[Object correspondence data]
__________________________________________________

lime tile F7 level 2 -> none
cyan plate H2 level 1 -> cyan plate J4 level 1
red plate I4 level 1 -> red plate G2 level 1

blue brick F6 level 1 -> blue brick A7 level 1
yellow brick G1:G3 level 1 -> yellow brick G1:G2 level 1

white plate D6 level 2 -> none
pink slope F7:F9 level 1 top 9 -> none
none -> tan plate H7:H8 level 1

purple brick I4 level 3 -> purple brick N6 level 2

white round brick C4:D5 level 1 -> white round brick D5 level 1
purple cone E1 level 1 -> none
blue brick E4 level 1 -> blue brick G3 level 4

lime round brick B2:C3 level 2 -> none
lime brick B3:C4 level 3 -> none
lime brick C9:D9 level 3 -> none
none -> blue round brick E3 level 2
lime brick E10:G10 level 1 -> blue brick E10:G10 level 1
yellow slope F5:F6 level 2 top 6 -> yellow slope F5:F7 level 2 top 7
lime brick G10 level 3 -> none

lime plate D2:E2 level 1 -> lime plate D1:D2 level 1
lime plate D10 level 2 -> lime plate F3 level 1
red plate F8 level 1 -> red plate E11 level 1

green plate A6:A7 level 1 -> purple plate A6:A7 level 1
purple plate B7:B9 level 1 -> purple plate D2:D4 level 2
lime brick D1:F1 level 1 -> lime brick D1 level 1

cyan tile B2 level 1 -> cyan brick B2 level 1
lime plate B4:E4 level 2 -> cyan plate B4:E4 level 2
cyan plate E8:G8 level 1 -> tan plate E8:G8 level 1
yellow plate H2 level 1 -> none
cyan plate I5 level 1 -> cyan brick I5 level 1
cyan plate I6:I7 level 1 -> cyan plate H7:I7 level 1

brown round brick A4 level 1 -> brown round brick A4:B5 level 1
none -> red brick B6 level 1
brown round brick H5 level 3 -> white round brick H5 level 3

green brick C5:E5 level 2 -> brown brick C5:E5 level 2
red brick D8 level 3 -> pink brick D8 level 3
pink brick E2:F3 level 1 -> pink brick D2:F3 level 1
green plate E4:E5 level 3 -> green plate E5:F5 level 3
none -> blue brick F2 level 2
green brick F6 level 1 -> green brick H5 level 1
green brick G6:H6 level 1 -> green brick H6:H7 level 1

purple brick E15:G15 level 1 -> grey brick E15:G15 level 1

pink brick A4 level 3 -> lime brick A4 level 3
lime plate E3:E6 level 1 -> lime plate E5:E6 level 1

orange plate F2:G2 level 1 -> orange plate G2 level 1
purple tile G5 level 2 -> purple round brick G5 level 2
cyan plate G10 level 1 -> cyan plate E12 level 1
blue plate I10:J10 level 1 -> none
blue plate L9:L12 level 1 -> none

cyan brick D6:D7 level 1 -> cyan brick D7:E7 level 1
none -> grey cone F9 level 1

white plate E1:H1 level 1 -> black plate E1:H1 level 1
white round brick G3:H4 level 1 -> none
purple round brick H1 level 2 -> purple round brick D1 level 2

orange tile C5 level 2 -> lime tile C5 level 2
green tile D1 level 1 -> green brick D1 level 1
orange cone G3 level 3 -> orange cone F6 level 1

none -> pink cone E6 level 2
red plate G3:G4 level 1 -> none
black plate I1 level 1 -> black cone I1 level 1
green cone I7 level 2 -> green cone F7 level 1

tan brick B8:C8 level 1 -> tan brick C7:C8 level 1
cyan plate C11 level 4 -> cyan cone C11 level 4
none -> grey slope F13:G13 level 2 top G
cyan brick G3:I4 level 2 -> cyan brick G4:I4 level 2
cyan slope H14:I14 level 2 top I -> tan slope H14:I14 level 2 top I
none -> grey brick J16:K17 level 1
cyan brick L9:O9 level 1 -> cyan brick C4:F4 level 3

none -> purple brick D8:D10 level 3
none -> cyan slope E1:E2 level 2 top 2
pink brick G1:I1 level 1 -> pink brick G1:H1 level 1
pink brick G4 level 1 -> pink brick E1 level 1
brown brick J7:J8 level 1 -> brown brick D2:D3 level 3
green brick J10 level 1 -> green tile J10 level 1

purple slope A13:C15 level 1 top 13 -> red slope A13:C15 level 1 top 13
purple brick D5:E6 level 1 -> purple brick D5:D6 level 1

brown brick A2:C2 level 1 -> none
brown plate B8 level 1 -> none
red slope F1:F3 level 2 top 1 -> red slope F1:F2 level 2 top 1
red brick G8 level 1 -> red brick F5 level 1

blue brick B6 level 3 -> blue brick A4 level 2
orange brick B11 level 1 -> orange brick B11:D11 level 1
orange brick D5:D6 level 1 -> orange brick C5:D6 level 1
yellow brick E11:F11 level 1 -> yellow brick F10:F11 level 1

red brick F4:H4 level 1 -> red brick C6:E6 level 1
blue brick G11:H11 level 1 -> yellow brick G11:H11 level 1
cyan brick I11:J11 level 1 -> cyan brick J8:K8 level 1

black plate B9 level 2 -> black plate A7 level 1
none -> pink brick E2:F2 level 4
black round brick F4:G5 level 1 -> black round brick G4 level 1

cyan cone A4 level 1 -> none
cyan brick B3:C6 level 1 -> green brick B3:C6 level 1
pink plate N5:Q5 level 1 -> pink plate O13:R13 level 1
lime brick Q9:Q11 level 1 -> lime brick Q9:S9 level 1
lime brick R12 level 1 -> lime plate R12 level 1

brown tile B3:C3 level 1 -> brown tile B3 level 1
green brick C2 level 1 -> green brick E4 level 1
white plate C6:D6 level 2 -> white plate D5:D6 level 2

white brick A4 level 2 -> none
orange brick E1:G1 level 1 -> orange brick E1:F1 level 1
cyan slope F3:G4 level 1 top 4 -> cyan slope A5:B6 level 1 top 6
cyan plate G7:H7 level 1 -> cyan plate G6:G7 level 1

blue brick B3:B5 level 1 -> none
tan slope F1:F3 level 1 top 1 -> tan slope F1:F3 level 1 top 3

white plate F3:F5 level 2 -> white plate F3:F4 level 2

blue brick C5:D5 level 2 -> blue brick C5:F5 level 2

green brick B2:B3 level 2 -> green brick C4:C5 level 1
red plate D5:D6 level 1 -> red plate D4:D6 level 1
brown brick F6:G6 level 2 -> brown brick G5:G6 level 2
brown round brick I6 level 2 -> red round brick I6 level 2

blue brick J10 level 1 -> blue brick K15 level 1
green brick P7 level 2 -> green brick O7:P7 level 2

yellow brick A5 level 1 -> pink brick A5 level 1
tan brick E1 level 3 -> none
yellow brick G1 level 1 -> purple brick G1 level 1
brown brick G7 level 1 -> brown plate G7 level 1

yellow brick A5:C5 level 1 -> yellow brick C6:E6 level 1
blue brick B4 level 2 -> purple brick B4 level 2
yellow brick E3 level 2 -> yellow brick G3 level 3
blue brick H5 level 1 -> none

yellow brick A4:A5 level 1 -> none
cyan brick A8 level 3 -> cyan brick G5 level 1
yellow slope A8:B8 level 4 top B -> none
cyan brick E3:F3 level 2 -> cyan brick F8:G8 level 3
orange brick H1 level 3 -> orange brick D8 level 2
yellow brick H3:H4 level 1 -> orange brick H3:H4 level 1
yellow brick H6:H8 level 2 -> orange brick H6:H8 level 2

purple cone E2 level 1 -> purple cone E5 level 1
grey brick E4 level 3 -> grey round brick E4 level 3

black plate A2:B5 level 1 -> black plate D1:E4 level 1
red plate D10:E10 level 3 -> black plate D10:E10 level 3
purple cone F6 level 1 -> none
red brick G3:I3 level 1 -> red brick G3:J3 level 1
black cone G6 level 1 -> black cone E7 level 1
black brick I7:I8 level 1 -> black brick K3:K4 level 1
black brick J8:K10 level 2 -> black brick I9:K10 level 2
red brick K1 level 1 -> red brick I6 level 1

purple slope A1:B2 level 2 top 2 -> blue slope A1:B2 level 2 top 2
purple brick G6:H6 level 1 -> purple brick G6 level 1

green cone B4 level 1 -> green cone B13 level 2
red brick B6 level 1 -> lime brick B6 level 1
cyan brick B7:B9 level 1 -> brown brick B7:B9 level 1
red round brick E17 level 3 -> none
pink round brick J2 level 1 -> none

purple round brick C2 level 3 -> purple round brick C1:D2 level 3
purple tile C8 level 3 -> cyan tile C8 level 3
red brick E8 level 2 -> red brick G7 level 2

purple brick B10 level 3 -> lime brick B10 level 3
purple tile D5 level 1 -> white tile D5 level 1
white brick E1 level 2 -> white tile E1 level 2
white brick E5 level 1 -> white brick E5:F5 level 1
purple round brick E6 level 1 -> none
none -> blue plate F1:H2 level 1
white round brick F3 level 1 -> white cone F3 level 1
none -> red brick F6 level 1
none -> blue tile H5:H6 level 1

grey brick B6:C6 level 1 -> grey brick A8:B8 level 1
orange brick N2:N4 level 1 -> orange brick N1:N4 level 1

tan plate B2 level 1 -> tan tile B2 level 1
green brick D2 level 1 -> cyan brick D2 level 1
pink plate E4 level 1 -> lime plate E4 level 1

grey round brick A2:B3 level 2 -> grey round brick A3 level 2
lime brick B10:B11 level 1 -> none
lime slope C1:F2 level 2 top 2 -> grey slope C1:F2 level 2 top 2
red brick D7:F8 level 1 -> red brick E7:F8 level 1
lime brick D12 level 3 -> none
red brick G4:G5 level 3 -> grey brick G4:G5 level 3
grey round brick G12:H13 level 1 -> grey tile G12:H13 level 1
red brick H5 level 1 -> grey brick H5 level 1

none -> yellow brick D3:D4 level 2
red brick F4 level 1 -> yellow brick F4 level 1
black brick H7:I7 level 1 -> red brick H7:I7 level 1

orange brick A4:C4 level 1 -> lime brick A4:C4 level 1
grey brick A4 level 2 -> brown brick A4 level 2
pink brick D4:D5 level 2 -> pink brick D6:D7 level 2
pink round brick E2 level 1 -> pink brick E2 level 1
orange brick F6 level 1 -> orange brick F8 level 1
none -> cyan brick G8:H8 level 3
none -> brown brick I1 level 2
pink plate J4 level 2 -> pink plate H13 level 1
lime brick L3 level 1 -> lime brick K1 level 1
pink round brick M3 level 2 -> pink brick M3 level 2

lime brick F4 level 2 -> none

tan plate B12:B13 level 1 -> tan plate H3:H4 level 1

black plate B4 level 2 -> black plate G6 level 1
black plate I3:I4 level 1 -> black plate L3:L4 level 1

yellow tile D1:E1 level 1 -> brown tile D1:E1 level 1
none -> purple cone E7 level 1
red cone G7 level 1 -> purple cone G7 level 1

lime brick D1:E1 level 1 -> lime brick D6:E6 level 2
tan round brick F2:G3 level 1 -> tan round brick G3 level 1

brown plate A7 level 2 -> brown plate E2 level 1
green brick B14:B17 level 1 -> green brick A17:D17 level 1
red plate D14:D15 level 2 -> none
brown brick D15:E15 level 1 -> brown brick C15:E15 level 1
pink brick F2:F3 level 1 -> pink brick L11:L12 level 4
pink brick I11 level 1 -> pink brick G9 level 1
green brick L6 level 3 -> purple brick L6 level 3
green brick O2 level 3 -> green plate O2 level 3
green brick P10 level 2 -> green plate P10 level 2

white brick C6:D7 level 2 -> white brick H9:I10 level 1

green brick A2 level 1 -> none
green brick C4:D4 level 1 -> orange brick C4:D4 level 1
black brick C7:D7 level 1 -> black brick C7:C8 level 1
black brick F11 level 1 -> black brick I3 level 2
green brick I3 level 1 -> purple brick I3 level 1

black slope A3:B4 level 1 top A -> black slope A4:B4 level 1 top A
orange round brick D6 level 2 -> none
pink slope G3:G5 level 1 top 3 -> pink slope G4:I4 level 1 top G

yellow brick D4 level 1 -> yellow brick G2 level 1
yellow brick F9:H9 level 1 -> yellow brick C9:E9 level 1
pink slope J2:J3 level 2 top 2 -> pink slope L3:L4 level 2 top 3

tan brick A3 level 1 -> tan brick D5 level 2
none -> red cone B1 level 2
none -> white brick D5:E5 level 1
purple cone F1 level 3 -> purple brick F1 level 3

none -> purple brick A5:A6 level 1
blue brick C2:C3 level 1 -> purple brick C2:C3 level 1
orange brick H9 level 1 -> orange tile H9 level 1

__________________________________________________

■ REQUIRED ACTION:
From the entries above, write out only the lines starting at the line that holds "white brick E5 level" and ending at the line that holds "grey round brick G12:H13", keeping both and matching them exactly.

■ ANSWER SPACE:
white brick E5 level 1 -> white brick E5:F5 level 1
purple round brick E6 level 1 -> none
none -> blue plate F1:H2 level 1
white round brick F3 level 1 -> white cone F3 level 1
none -> red brick F6 level 1
none -> blue tile H5:H6 level 1

grey brick B6:C6 level 1 -> grey brick A8:B8 level 1
orange brick N2:N4 level 1 -> orange brick N1:N4 level 1

tan plate B2 level 1 -> tan tile B2 level 1
green brick D2 level 1 -> cyan brick D2 level 1
pink plate E4 level 1 -> lime plate E4 level 1

grey round brick A2:B3 level 2 -> grey round brick A3 level 2
lime brick B10:B11 level 1 -> none
lime slope C1:F2 level 2 top 2 -> grey slope C1:F2 level 2 top 2
red brick D7:F8 level 1 -> red brick E7:F8 level 1
lime brick D12 level 3 -> none
red brick G4:G5 level 3 -> grey brick G4:G5 level 3
grey round brick G12:H13 level 1 -> grey tile G12:H13 level 1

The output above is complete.